## Exercise objective
From the line that contains "brown headphones [623,114,708,194]" through the line that contains "black box [715,166,800,269]", output every line of the listing below exactly and leave out all the rest.

## Information given
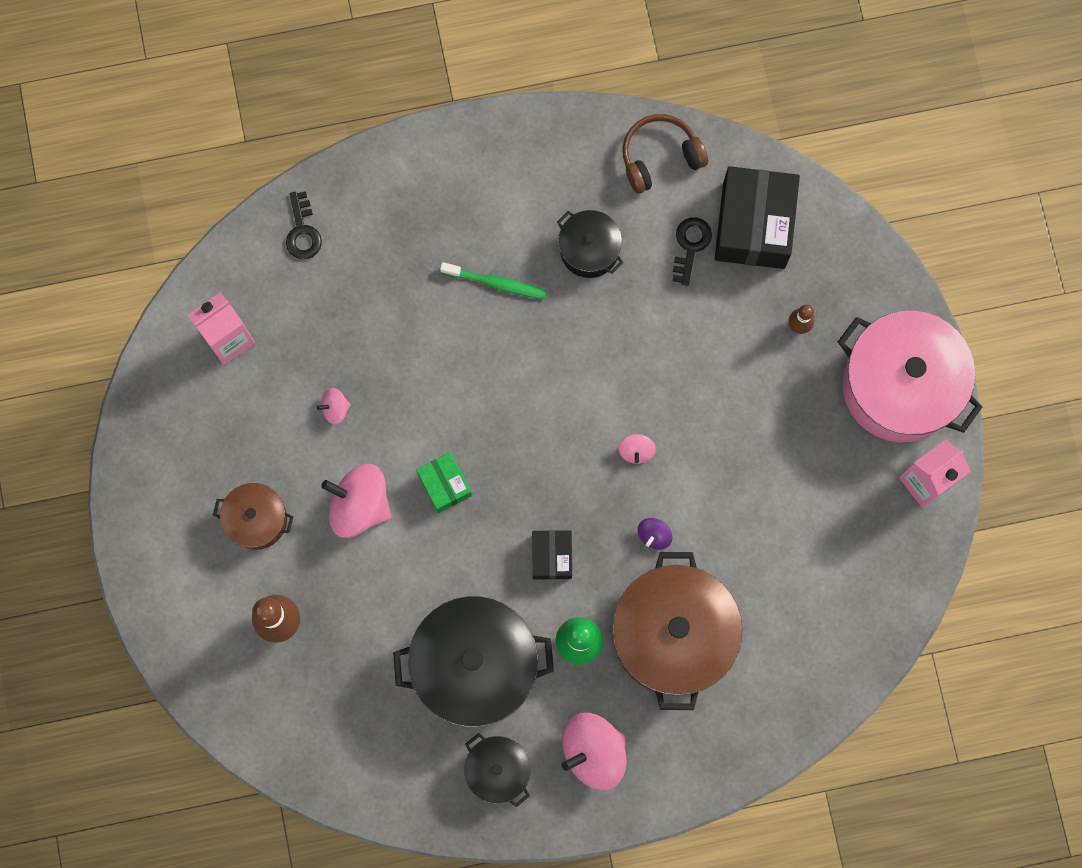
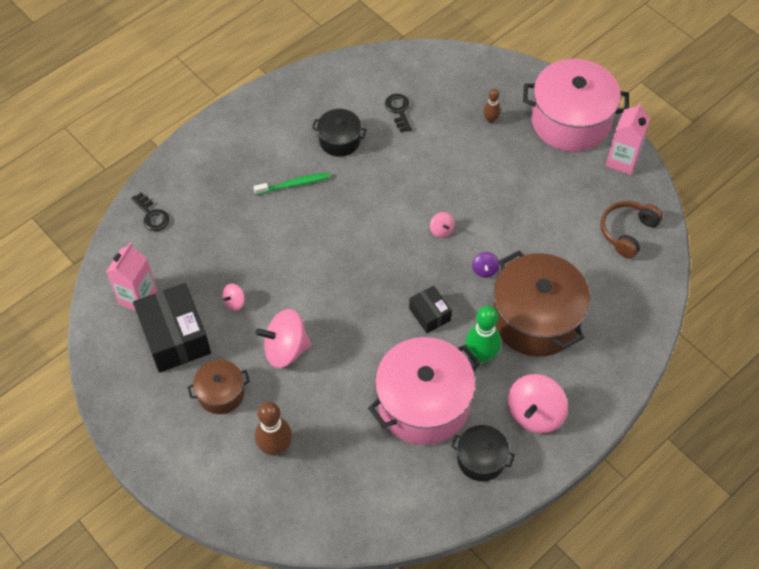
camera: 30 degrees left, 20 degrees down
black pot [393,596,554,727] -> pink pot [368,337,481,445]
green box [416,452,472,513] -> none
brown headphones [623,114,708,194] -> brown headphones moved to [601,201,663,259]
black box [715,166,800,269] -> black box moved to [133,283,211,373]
---
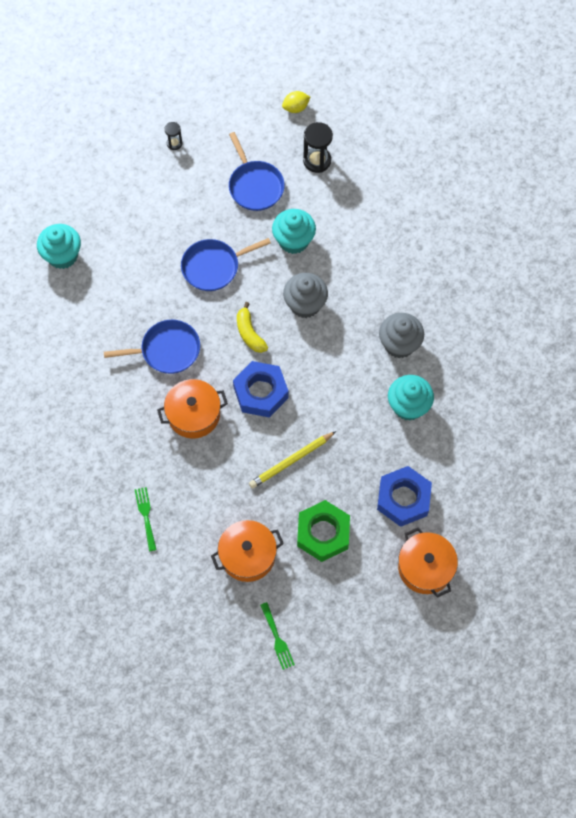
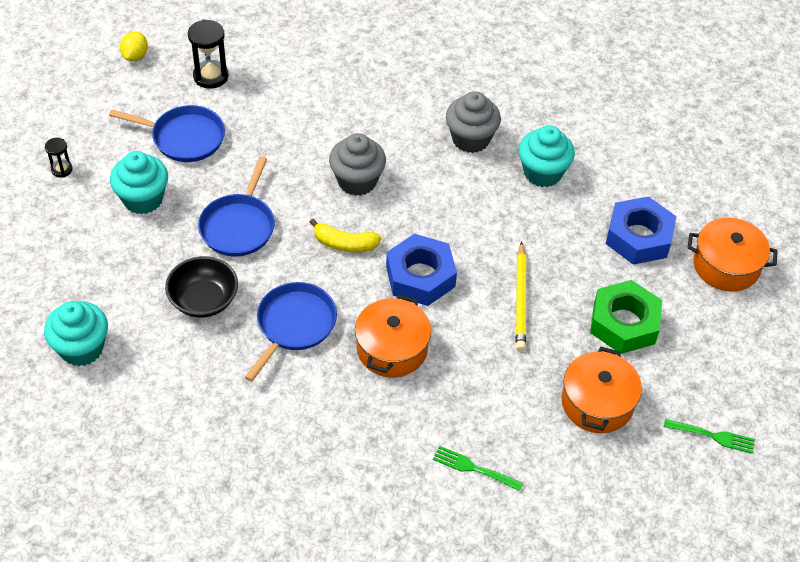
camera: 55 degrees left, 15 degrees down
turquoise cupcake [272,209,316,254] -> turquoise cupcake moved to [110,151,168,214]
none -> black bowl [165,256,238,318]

## Response to this task
brown headphones [623,114,708,194] -> brown headphones moved to [601,201,663,259]
black box [715,166,800,269] -> black box moved to [133,283,211,373]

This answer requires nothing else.